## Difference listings
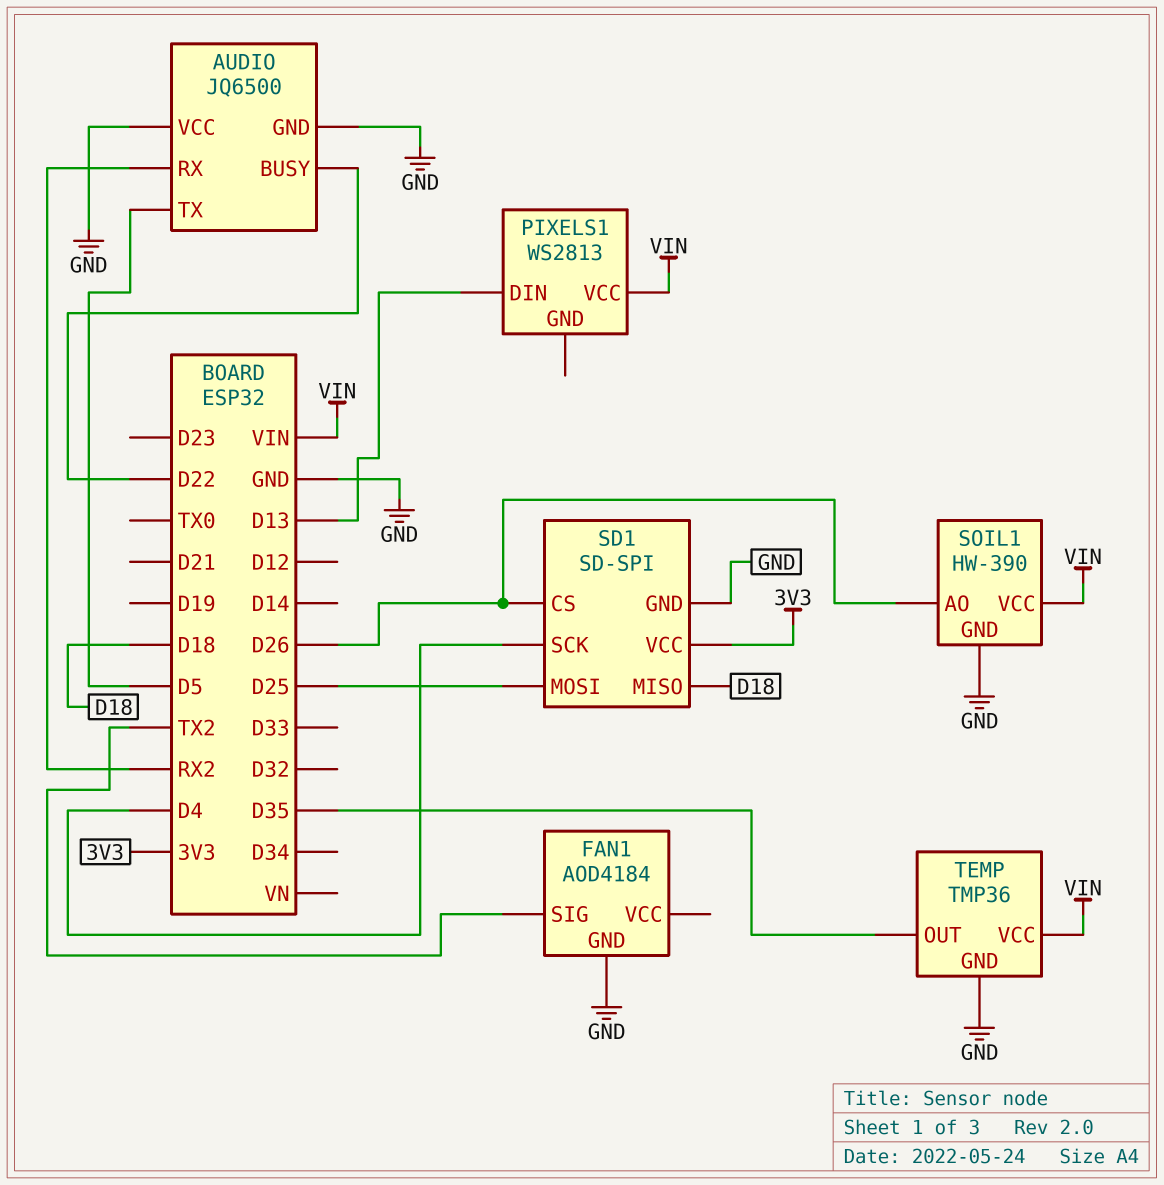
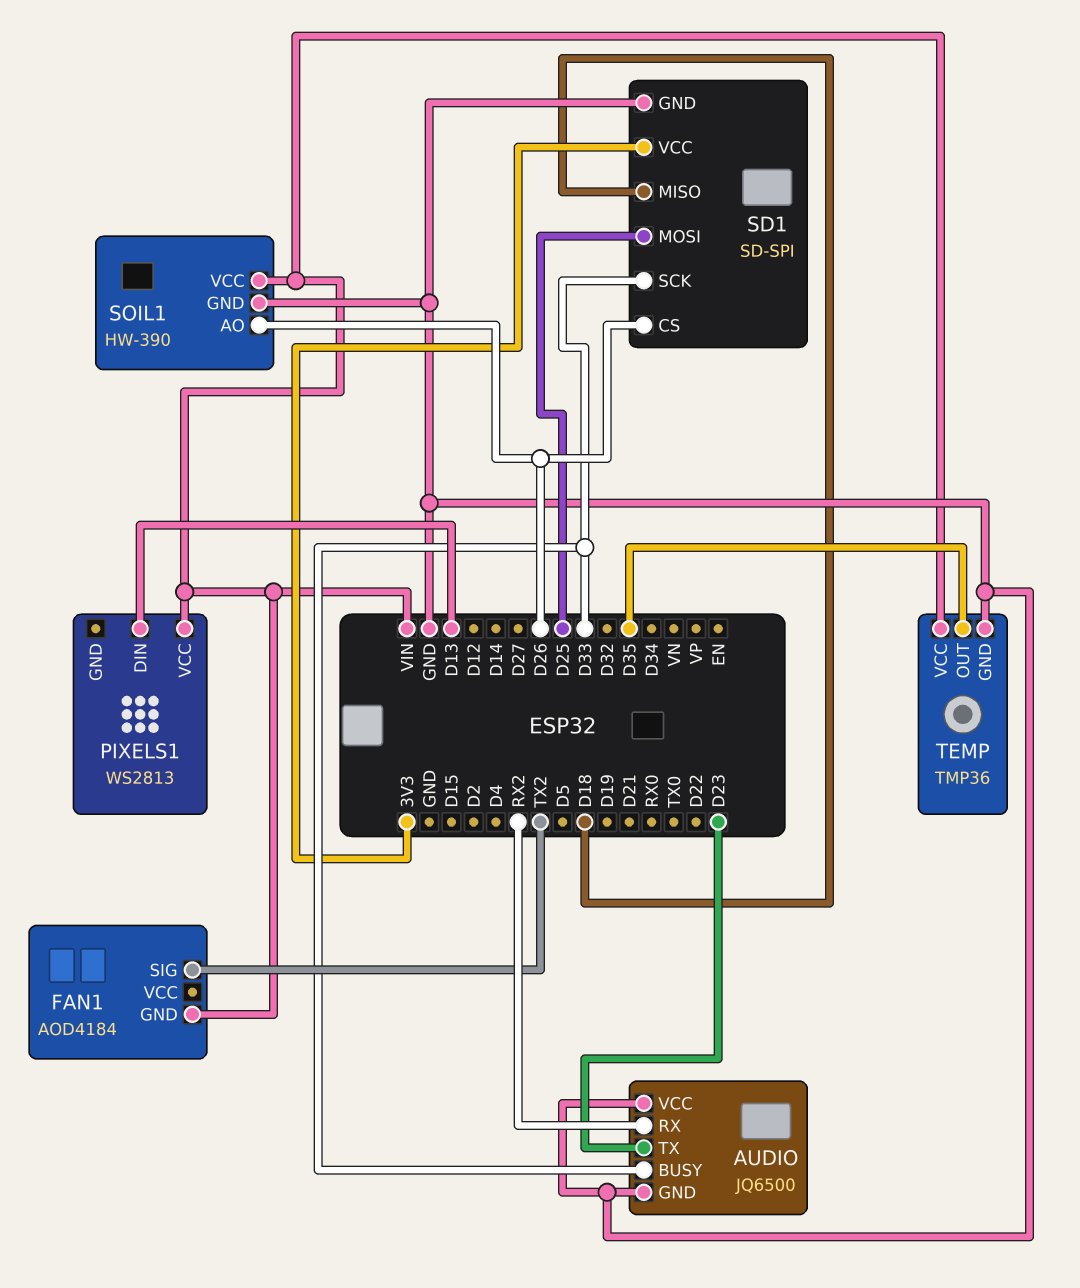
AUDIO pin BUSY: D22 -> D33
AUDIO pin TX: D5 -> D23
FAN1 pin GND: GND -> VIN
SD1 pin SCK: D4 -> D33

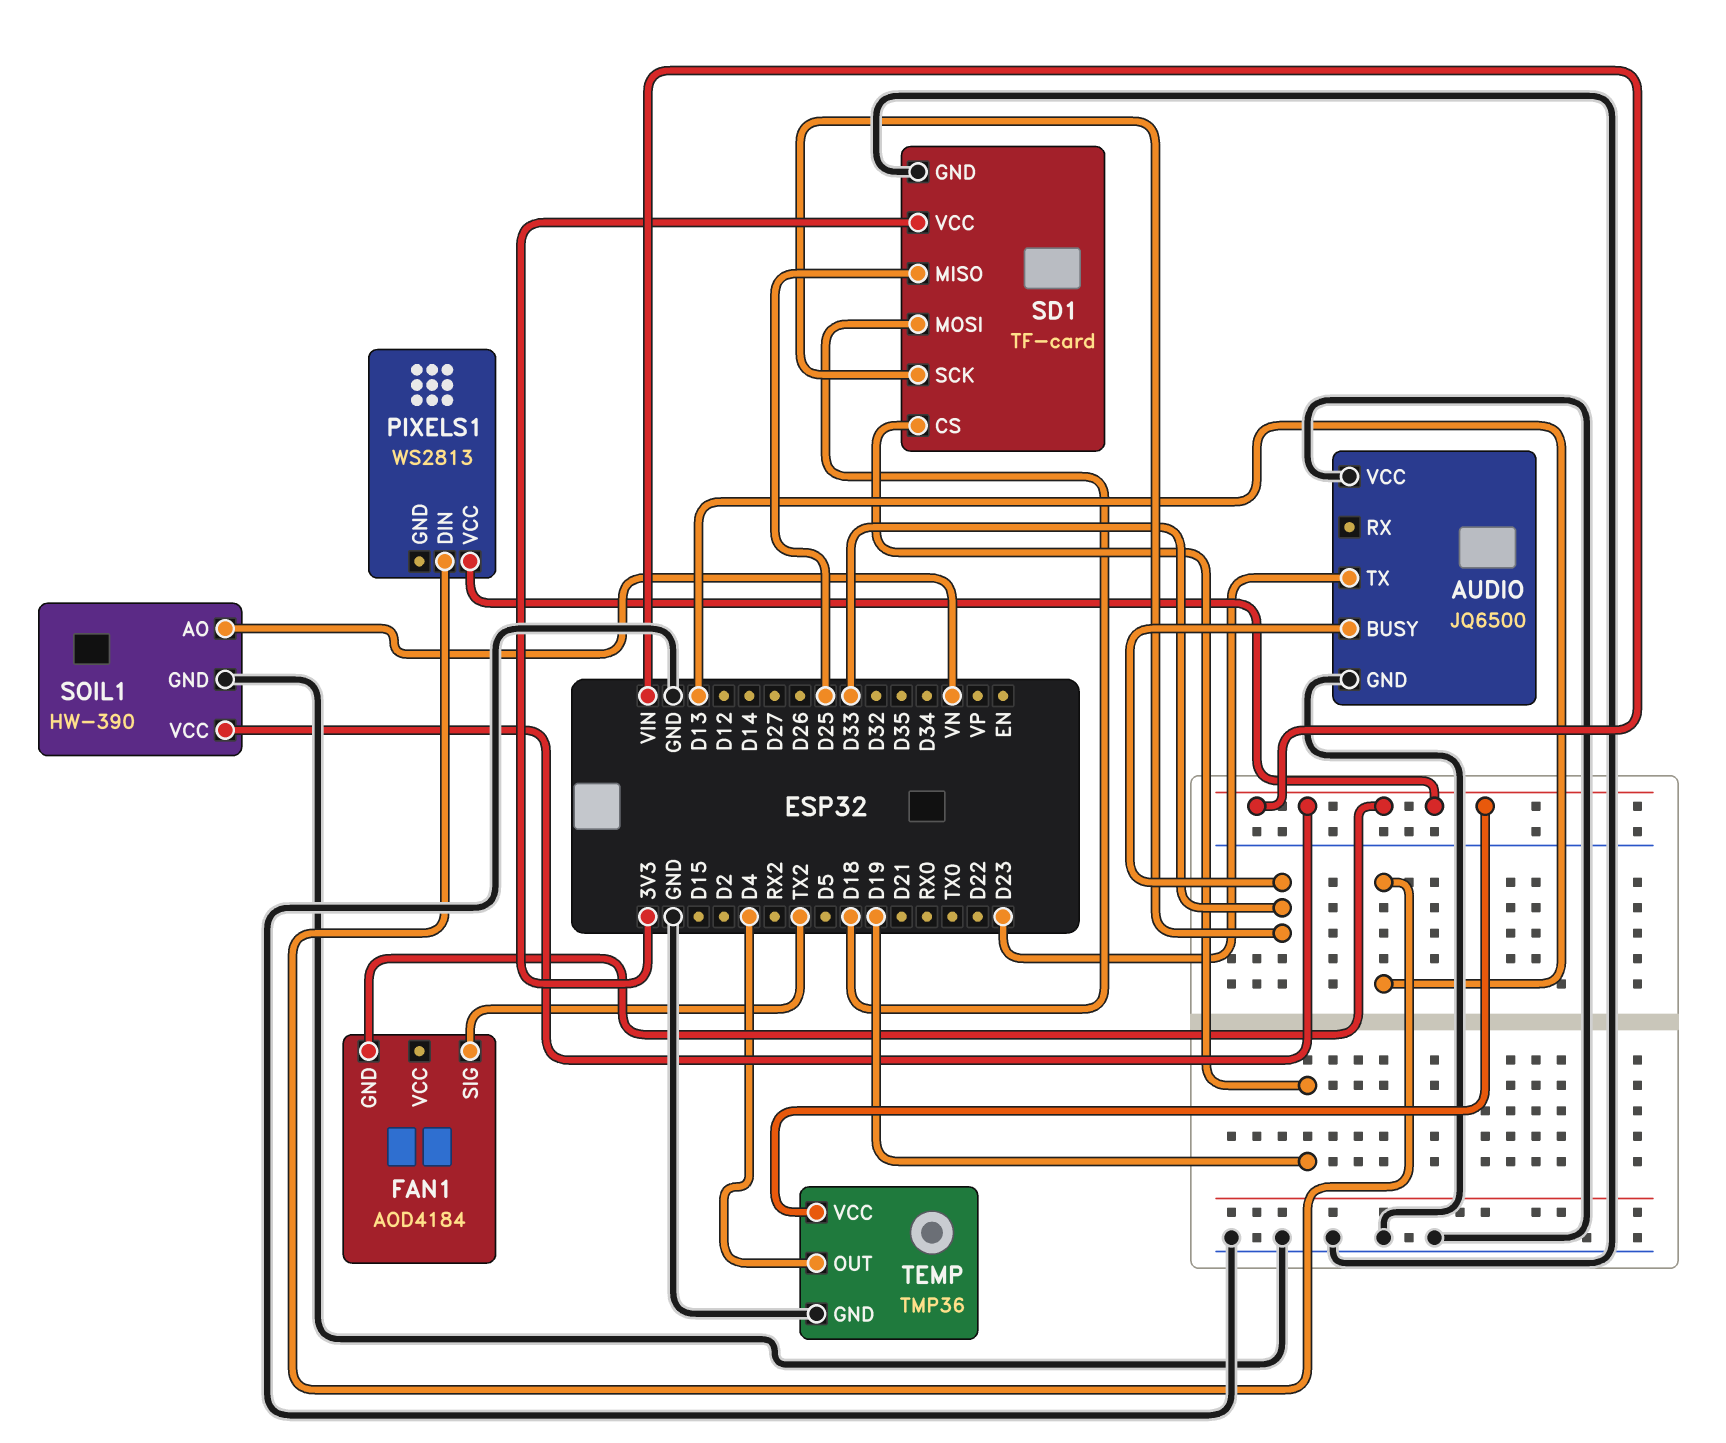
AUDIO pin RX: RX2 -> none
SD1: SD-SPI -> TF-card
SD1 pin CS: D26 -> D19
SD1 pin MISO: D18 -> D25
SD1 pin MOSI: D25 -> D18
SOIL1 pin AO: D26 -> VN
TEMP pin OUT: D35 -> D4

## EXERCISE OBJECTIVE
Exactly the lines from the line containing "SD1 pin SCK: D4 -> D33" to the end of the records need to be copied, both ends included, with pictures left out.

## PROBLEM SOLUTION
SD1 pin SCK: D4 -> D33

AUDIO pin RX: RX2 -> none
SD1: SD-SPI -> TF-card
SD1 pin CS: D26 -> D19
SD1 pin MISO: D18 -> D25
SD1 pin MOSI: D25 -> D18
SOIL1 pin AO: D26 -> VN
TEMP pin OUT: D35 -> D4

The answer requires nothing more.